■ EXERCISE GOAL ■
Apart from the pictures, reproduce the data below exactly as it stands.

Segment Open

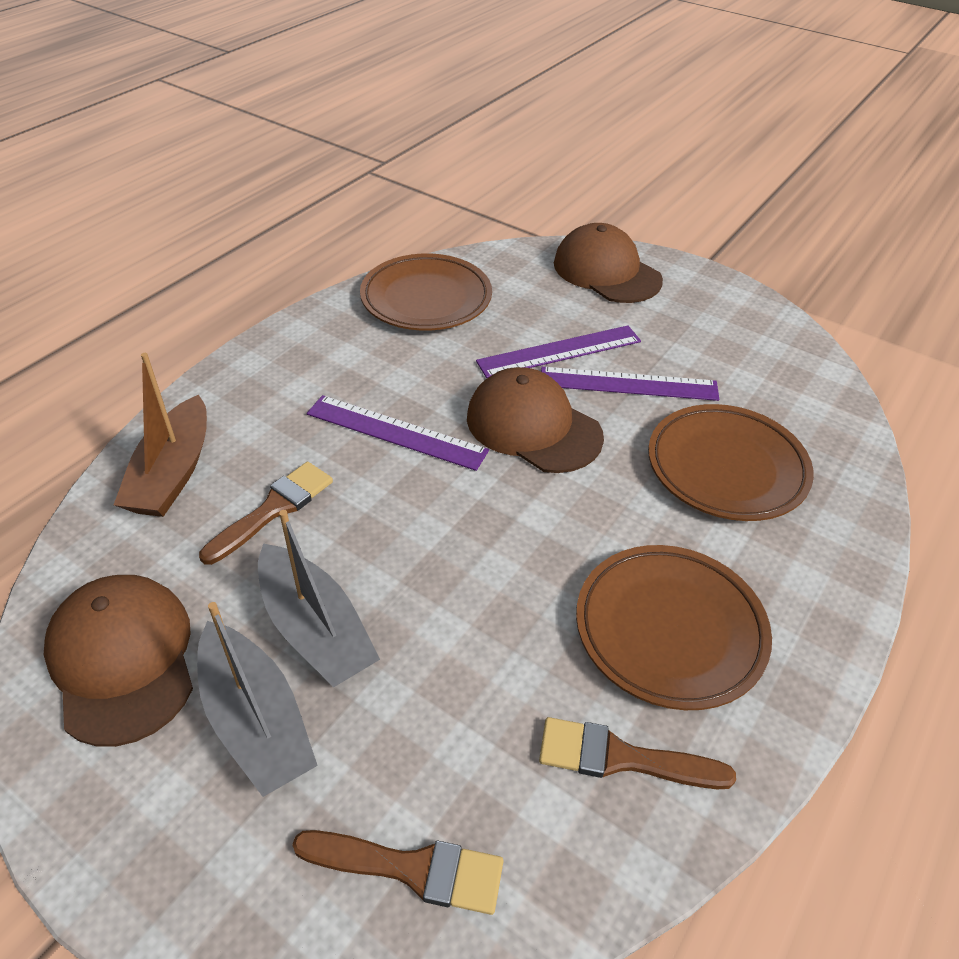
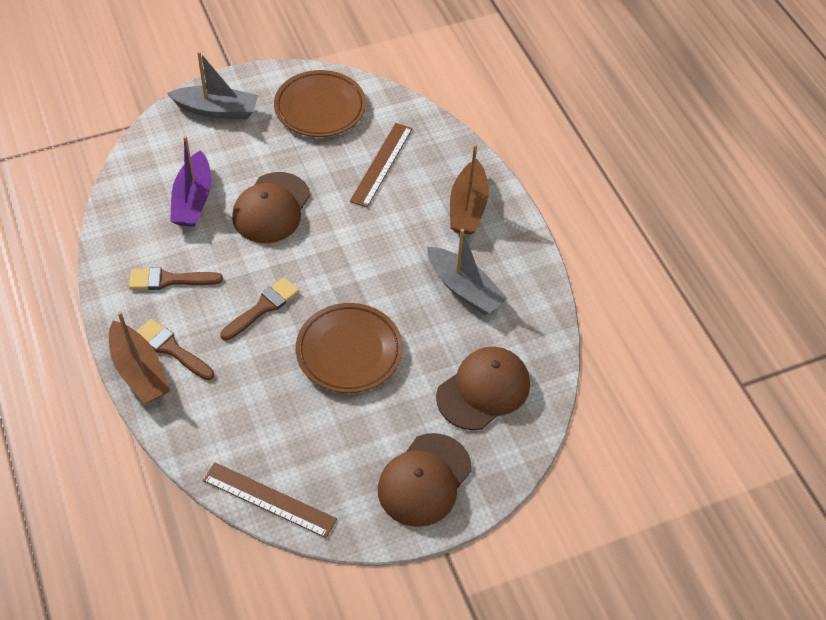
brown boat: 1 -> 2
brown plate: 3 -> 2
brown ruler: 0 -> 2
purple boat: 0 -> 1
purple ruler: 3 -> 0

Segment Closed

■ ANSWER ■
brown boat: 1 -> 2
brown plate: 3 -> 2
brown ruler: 0 -> 2
purple boat: 0 -> 1
purple ruler: 3 -> 0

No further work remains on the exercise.